== Scene change data ==
○ ○ ○

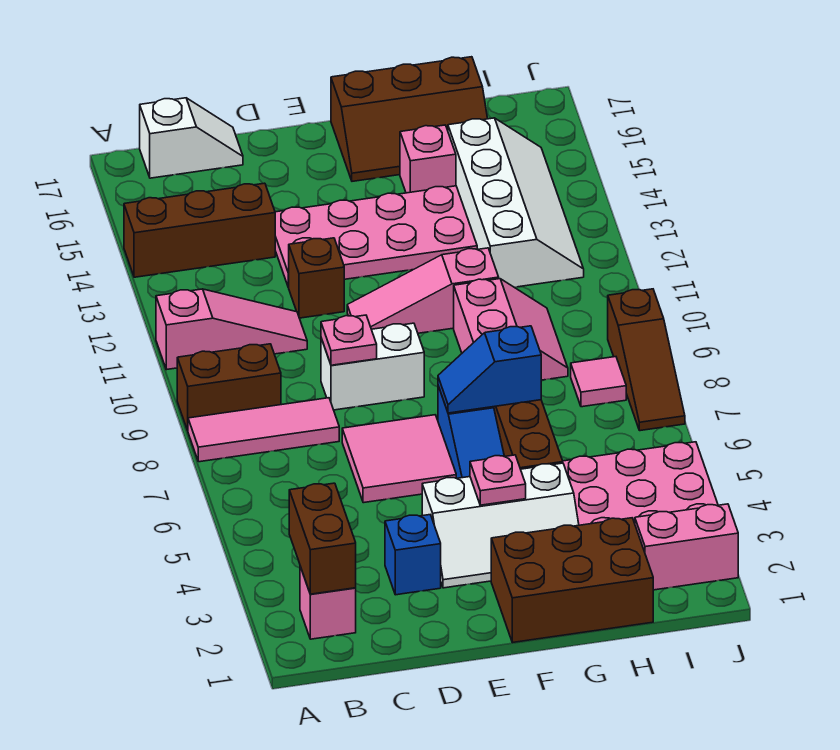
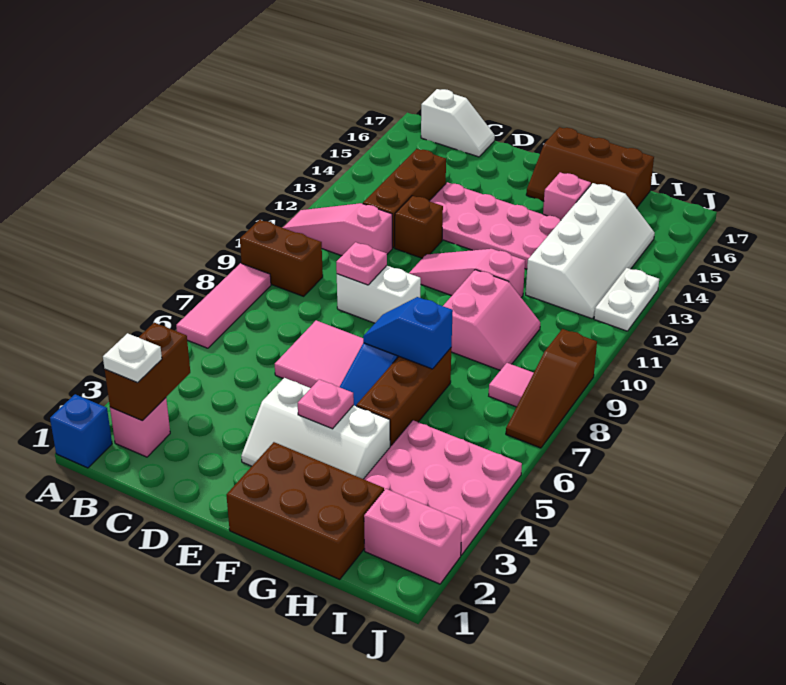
pink tile A8:C8 level 1 -> pink tile A6:A8 level 1
pink slope A11:C11 level 1 top A -> pink slope A11:C11 level 1 top C
brown brick A14:C14 level 1 -> brown brick C12:C14 level 1
none -> white plate B2 level 3
blue brick D3 level 1 -> blue brick A1 level 1
none -> white plate J12:J13 level 1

○ ○ ○

== DESCRIPTION OF THE TASK ==
From the records above, determine how many lines hold "white" and give only that number.

== RESPONSE TO THIS EXERCISE ==
2